[[ SUPPLIED DATA, beginning ]]

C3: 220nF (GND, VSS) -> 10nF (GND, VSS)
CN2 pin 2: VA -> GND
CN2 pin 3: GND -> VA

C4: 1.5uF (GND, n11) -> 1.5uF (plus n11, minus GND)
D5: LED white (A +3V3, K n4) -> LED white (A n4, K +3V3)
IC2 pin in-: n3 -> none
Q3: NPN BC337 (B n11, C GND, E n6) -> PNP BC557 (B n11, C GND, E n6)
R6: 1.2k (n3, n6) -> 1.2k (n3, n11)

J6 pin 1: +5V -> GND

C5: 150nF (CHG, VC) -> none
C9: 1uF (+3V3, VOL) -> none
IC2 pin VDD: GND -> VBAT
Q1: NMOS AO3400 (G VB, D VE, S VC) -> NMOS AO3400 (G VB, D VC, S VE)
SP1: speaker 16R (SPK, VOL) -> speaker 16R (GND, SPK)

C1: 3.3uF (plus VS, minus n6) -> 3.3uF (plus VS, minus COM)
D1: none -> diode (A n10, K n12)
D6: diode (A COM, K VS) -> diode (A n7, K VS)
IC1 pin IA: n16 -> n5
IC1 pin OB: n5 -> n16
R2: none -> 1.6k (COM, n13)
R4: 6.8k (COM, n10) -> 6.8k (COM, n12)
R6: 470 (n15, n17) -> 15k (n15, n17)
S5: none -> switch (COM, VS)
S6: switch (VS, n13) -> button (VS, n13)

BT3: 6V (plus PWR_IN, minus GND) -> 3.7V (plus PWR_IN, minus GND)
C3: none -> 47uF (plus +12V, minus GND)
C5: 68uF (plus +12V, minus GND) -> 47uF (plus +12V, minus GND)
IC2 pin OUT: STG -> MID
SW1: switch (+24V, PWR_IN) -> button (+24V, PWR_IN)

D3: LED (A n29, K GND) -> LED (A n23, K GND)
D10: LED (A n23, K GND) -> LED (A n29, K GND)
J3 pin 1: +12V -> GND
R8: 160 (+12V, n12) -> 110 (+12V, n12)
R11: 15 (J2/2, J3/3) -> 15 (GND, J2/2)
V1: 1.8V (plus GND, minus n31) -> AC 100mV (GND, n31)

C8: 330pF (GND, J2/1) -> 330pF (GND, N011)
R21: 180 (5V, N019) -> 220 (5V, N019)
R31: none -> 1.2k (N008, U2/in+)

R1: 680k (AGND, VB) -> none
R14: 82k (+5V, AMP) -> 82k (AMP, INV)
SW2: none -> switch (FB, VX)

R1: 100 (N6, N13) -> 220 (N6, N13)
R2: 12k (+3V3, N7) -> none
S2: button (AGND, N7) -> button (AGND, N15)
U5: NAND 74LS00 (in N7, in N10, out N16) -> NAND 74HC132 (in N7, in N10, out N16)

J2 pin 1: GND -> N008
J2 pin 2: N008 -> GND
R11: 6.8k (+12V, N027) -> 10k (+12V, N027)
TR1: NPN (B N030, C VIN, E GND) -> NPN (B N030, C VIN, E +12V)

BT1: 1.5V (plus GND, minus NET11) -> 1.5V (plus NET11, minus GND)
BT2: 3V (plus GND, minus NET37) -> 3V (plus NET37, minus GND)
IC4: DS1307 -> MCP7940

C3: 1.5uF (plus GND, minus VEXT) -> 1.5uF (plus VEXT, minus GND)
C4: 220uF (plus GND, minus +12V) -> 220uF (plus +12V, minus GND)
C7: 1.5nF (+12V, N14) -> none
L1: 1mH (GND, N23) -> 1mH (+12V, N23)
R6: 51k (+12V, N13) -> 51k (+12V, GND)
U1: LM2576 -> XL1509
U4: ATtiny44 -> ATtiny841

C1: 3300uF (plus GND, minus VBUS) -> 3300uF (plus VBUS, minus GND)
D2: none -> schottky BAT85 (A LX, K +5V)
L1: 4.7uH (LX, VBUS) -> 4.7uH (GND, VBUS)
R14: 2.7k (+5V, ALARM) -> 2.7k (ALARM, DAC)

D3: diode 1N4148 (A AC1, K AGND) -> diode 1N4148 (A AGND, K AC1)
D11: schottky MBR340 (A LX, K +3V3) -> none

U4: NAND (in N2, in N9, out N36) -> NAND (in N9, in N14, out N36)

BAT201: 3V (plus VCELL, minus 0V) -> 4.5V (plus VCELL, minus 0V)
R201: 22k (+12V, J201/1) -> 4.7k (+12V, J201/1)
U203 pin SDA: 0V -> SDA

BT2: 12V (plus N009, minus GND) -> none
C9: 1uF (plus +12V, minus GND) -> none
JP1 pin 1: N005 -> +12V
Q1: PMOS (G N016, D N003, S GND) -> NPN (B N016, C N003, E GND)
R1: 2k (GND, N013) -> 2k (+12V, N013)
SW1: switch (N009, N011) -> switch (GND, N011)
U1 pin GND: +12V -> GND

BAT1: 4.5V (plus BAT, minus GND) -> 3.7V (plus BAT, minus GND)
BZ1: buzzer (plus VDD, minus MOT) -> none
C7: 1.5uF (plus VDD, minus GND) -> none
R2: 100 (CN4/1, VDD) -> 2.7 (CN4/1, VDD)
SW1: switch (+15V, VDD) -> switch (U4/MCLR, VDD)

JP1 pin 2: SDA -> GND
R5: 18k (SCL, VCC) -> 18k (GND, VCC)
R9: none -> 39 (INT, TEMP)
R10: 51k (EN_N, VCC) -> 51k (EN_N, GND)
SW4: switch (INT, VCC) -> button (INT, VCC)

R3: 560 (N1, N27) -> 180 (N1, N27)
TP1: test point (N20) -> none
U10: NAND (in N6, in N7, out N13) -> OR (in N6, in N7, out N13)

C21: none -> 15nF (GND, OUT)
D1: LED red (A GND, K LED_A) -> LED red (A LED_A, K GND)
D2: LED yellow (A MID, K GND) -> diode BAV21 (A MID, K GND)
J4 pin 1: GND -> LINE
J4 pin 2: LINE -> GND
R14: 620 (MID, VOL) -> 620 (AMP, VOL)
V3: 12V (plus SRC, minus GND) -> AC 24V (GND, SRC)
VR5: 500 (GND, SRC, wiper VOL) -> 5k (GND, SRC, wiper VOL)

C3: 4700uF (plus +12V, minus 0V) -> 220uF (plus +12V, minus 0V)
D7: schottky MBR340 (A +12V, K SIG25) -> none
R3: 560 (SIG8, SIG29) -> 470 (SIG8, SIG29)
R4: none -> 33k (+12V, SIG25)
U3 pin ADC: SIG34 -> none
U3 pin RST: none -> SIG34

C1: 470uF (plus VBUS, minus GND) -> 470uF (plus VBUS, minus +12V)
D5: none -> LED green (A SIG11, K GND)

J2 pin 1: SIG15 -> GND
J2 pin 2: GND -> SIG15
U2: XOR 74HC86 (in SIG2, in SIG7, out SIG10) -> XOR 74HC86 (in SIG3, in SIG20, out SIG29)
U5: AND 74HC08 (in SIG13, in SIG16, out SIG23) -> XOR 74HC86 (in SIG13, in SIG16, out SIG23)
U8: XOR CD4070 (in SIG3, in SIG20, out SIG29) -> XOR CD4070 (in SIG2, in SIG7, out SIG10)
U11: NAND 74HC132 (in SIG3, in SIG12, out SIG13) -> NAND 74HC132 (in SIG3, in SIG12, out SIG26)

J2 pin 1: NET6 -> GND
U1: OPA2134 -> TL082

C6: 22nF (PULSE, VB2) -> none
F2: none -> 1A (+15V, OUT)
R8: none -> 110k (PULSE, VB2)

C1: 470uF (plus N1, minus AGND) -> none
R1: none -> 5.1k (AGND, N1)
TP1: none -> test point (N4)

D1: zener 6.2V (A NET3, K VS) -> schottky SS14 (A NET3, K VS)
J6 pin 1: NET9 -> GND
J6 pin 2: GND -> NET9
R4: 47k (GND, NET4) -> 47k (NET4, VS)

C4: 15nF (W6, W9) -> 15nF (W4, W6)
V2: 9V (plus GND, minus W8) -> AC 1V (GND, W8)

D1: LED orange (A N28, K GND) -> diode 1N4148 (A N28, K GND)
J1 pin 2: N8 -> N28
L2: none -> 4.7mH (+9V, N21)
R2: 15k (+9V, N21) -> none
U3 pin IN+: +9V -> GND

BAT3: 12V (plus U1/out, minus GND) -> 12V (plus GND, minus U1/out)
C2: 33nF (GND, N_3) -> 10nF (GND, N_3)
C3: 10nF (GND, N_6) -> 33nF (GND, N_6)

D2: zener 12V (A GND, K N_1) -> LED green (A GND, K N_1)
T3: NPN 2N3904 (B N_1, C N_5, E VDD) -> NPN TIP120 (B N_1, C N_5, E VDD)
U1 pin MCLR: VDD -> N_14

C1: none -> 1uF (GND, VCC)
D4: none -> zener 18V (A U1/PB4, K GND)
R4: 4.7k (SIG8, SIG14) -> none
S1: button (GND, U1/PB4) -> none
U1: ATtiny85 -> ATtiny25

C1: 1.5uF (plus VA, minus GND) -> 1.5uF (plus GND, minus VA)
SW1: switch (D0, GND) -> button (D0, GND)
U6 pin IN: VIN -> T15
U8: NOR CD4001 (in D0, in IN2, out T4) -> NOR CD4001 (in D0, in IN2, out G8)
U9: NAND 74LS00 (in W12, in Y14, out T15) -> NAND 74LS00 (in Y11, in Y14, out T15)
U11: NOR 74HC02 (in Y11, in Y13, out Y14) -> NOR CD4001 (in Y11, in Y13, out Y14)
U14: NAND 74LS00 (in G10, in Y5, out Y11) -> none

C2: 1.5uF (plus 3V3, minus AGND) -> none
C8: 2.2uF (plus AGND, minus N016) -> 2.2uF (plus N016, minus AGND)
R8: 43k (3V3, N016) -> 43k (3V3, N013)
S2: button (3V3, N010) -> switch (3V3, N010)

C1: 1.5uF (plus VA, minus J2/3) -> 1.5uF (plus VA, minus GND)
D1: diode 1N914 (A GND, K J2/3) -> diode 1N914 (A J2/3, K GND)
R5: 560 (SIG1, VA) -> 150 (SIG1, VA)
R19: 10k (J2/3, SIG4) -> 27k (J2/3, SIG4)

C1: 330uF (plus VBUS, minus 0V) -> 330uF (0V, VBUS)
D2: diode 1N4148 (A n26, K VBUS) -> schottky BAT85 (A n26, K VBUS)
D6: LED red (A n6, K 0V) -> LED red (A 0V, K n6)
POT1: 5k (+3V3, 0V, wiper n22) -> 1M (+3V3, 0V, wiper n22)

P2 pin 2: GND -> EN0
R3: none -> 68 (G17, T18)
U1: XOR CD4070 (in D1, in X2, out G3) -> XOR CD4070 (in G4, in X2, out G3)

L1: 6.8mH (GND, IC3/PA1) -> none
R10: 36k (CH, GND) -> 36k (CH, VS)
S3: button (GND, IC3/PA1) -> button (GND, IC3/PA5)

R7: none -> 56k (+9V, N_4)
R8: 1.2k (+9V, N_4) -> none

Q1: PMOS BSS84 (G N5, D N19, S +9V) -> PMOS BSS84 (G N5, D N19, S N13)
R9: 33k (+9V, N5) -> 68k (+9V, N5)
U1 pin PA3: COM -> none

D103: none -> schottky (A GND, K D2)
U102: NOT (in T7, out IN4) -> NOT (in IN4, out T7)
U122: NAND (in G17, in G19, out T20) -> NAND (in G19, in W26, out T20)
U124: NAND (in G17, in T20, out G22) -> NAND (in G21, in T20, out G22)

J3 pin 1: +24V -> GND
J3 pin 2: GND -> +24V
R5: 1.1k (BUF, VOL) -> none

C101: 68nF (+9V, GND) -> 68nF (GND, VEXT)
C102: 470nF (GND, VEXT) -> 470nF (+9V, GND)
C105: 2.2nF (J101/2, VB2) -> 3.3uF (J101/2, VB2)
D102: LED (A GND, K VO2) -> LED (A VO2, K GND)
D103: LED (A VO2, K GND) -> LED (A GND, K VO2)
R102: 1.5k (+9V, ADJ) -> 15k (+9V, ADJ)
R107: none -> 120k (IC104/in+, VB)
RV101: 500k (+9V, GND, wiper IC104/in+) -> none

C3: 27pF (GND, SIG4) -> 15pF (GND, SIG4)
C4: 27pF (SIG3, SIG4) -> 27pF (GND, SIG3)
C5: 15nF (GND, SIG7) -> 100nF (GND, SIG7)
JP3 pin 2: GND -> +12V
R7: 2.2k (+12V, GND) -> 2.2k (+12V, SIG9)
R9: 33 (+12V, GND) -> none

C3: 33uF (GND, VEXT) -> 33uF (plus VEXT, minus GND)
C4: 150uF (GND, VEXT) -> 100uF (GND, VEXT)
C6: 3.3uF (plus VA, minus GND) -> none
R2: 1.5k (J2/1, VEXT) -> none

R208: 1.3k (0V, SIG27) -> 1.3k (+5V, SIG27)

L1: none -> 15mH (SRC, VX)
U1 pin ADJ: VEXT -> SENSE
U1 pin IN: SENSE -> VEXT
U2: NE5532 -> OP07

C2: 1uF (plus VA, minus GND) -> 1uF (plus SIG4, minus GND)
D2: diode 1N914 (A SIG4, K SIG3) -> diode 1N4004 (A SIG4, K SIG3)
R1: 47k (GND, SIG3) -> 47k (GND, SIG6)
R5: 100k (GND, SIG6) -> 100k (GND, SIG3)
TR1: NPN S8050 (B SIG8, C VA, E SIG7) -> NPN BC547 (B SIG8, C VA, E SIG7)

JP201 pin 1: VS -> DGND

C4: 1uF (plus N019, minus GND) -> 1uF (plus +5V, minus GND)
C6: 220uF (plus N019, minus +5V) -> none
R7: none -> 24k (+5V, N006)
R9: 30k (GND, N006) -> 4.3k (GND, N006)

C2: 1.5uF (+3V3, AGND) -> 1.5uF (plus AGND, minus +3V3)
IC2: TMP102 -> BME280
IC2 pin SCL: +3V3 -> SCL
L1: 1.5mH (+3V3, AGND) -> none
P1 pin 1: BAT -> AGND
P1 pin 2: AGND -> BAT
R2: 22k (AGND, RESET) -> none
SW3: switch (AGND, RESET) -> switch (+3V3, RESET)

[[ SUPPLIED DATA, end ]]

### BRIEF:
Above are some lines. Repeat exactly, and only, those from the line that has "BZ1: buzzer (plus VDD, minus MOT) -> none" through the line that has "U10: NAND (in".

### REPLY:
BZ1: buzzer (plus VDD, minus MOT) -> none
C7: 1.5uF (plus VDD, minus GND) -> none
R2: 100 (CN4/1, VDD) -> 2.7 (CN4/1, VDD)
SW1: switch (+15V, VDD) -> switch (U4/MCLR, VDD)

JP1 pin 2: SDA -> GND
R5: 18k (SCL, VCC) -> 18k (GND, VCC)
R9: none -> 39 (INT, TEMP)
R10: 51k (EN_N, VCC) -> 51k (EN_N, GND)
SW4: switch (INT, VCC) -> button (INT, VCC)

R3: 560 (N1, N27) -> 180 (N1, N27)
TP1: test point (N20) -> none
U10: NAND (in N6, in N7, out N13) -> OR (in N6, in N7, out N13)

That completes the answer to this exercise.